INFORMATION SHOWN
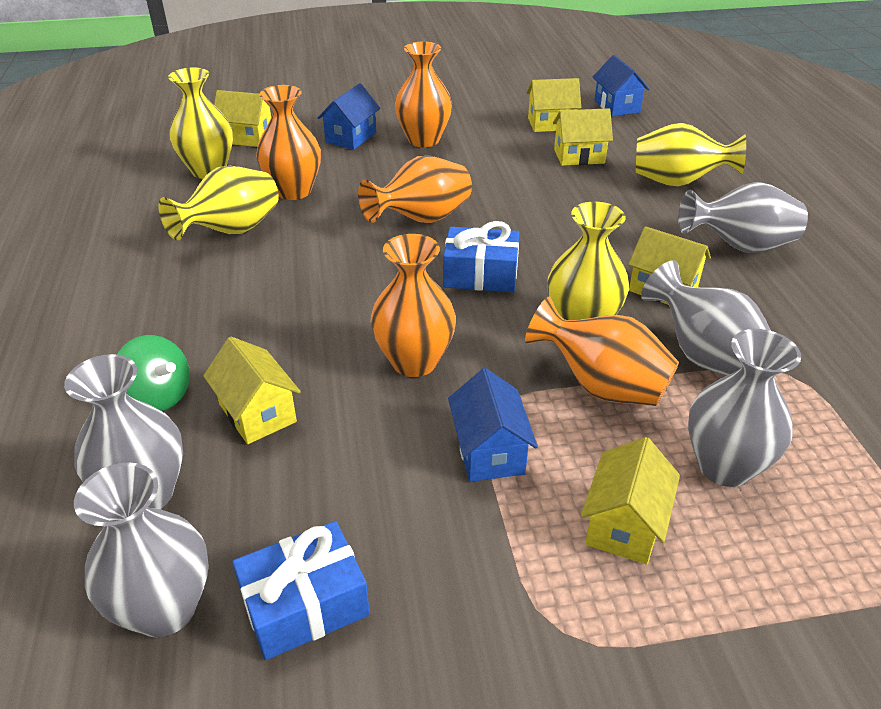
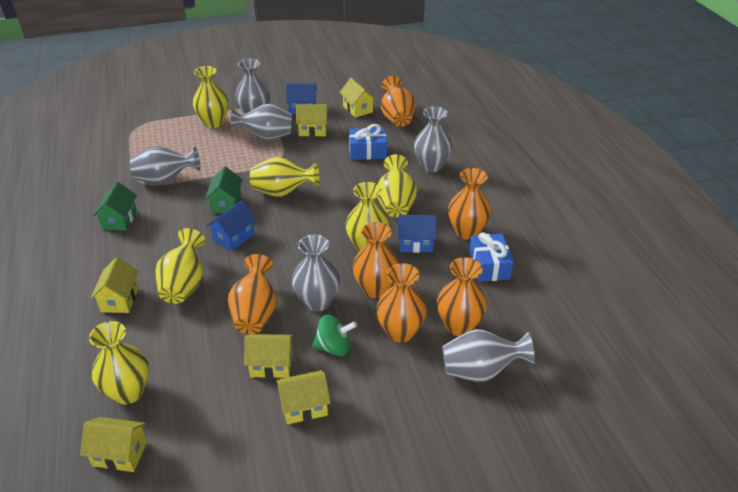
green house: 0 -> 2
grey vase: 5 -> 6
orange vase: 5 -> 6
yellow vase: 4 -> 6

YOUR OBJECTIVE
Lines above that have "vase": copy each of them.

ANSWER BOX
grey vase: 5 -> 6
orange vase: 5 -> 6
yellow vase: 4 -> 6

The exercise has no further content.